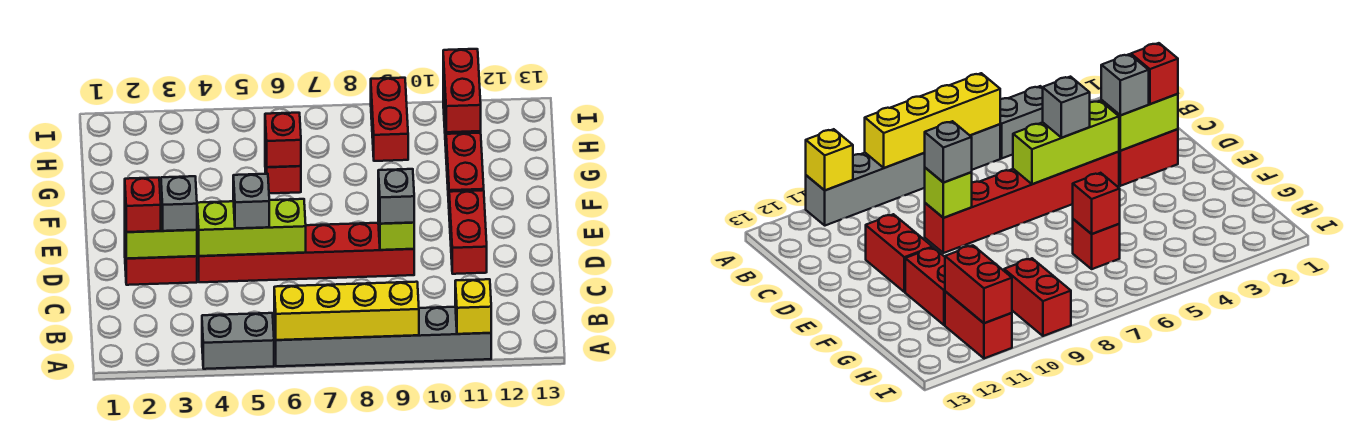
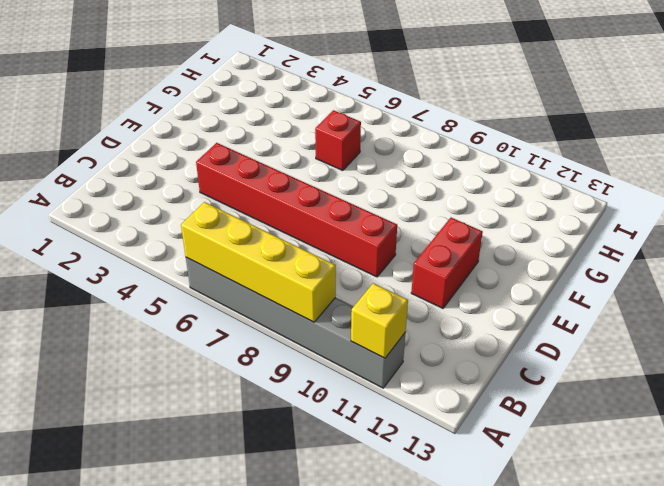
none -> grey 1x2 brick [202,313,274,369]
none -> red 1x2 brick [125,244,197,285]
none -> red 1x2 brick [446,133,484,202]

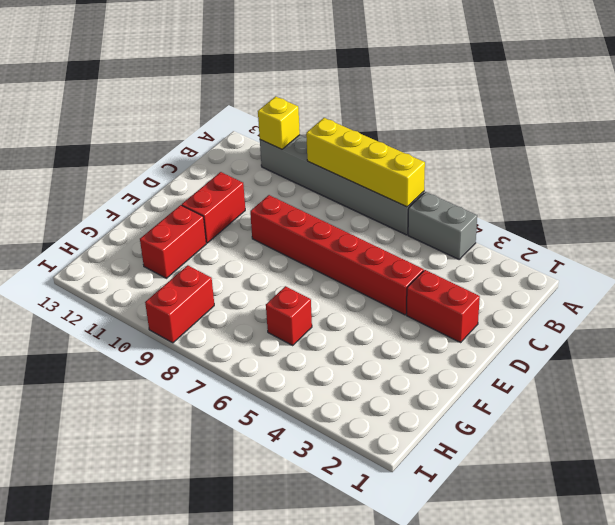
none -> red 1x2 brick [945,292,1012,358]
none -> lime 1x2 brick [125,212,197,259]
none -> lime 1x3 brick [197,199,306,256]

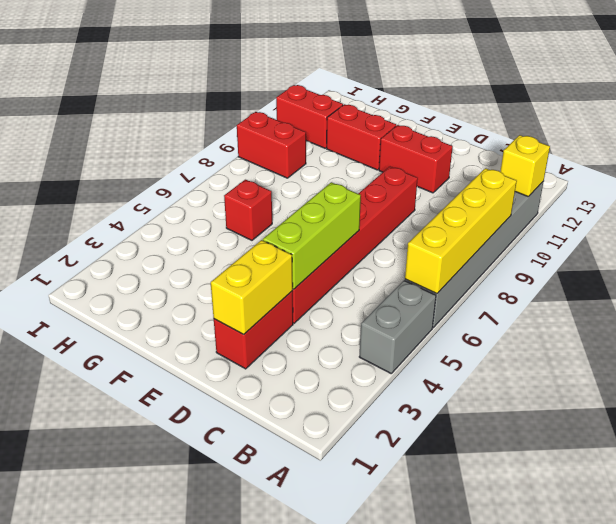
yellow 1x2 brick [211,240,293,334] -> lime 1x2 brick [125,212,197,259]
none -> lime 1x1 brick [378,199,414,250]
none -> red 1x1 brick [265,113,301,167]
none -> red 1x2 brick [443,49,481,132]

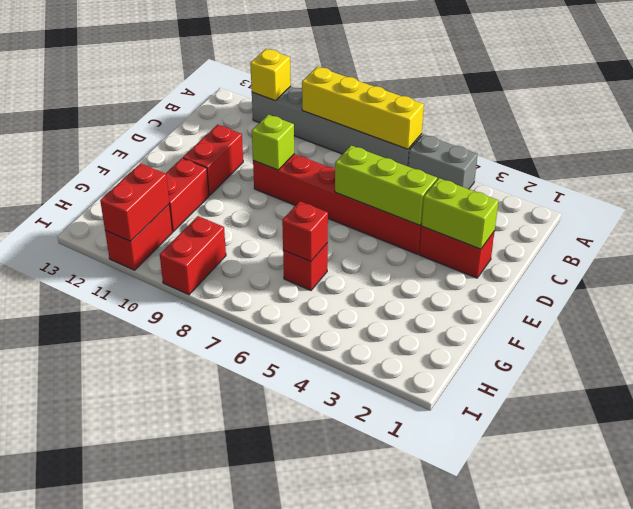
none -> red 1x1 brick [125,178,161,232]
none -> grey 1x1 brick [161,176,197,231]
none -> grey 1x1 brick [233,174,269,229]

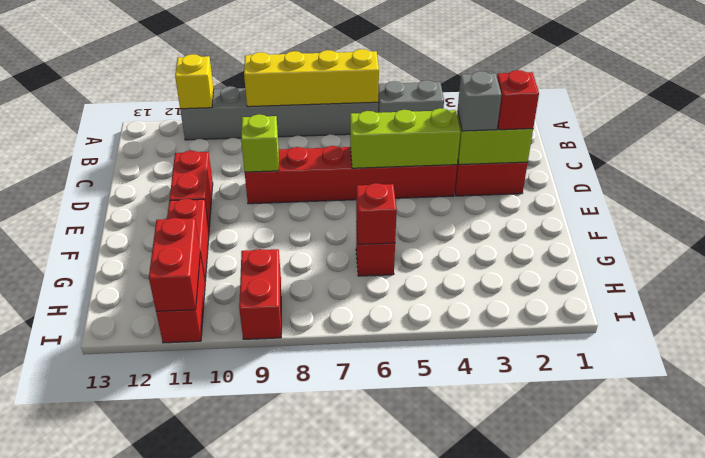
none -> grey 1x1 brick [233,174,269,229]
none -> grey 1x1 brick [378,169,414,224]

▶ [What the task requires]
Your output should consist solely of the lines from the line containing "none -> red 1x1 brick [265,113,301,167]" through the last line of the entries, verbatim, minus any pictures.

▶ [Answer box]
none -> red 1x1 brick [265,113,301,167]
none -> red 1x2 brick [443,49,481,132]

none -> red 1x1 brick [125,178,161,232]
none -> grey 1x1 brick [161,176,197,231]
none -> grey 1x1 brick [233,174,269,229]

none -> grey 1x1 brick [233,174,269,229]
none -> grey 1x1 brick [378,169,414,224]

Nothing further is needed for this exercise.